__DIRECTIONS FOR THIS TASK__
Only the lines from the start of the data through the line with "(167, 416) = (722, 311): none -> green ball" belong in the copy. Restate them word for word, minus the pictures.

__RECORDS SUPPLIED__

· · ·

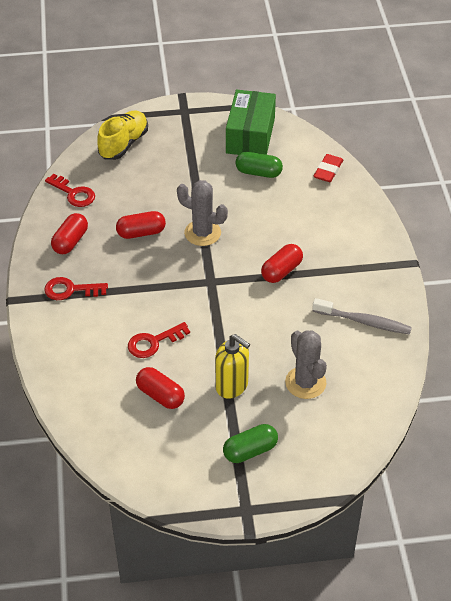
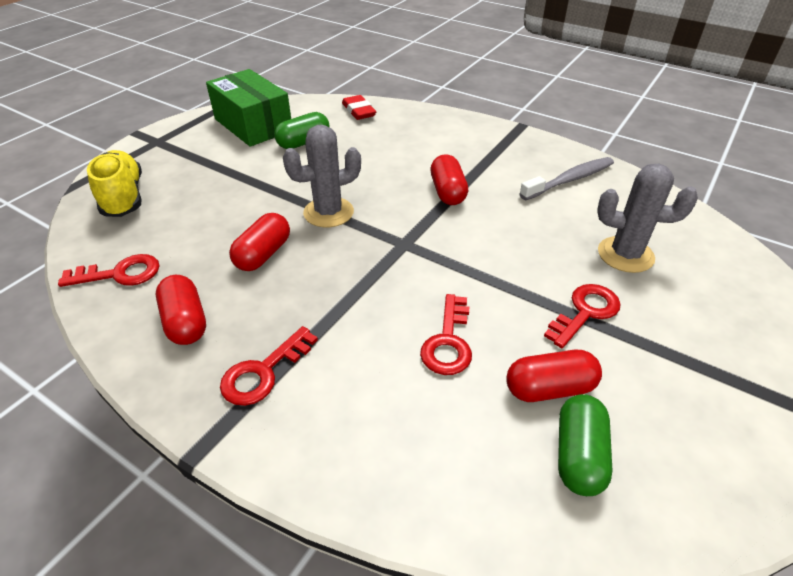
camera: 50 degrees left, 5 degrees down
(232, 386) = (585, 312): yellow soap dispenser -> red key
(250, 451) = (711, 354): green capsule -> green capsule (578, 455)

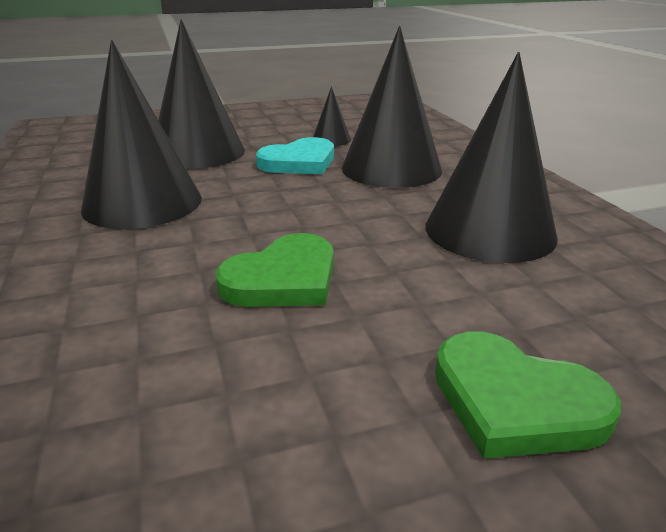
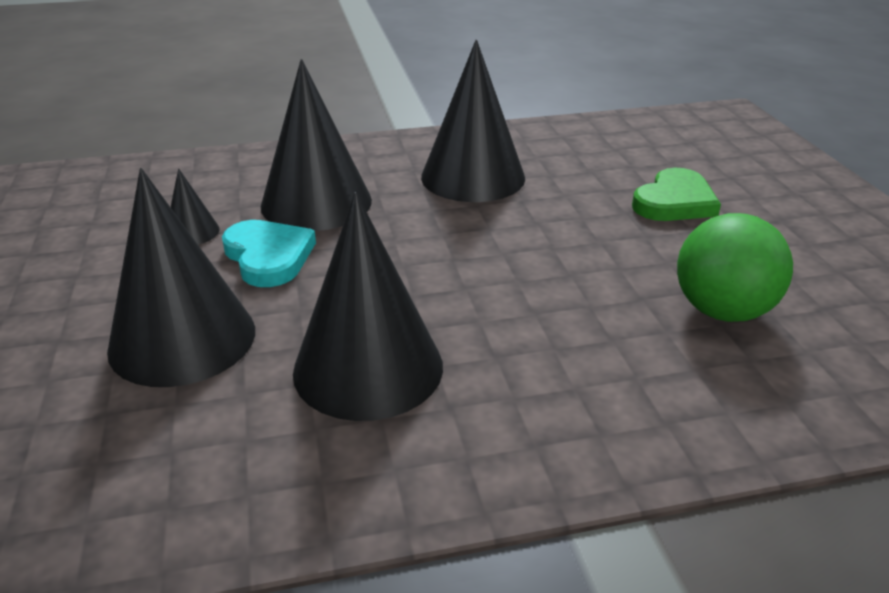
camera: 85 degrees left, 5 degrees up
(167, 416) = (722, 311): none -> green ball
(283, 279) = (552, 269): green heart -> none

· · ·

__RESPONSE BOX__
camera: 50 degrees left, 5 degrees down
(232, 386) = (585, 312): yellow soap dispenser -> red key
(250, 451) = (711, 354): green capsule -> green capsule (578, 455)

camera: 85 degrees left, 5 degrees up
(167, 416) = (722, 311): none -> green ball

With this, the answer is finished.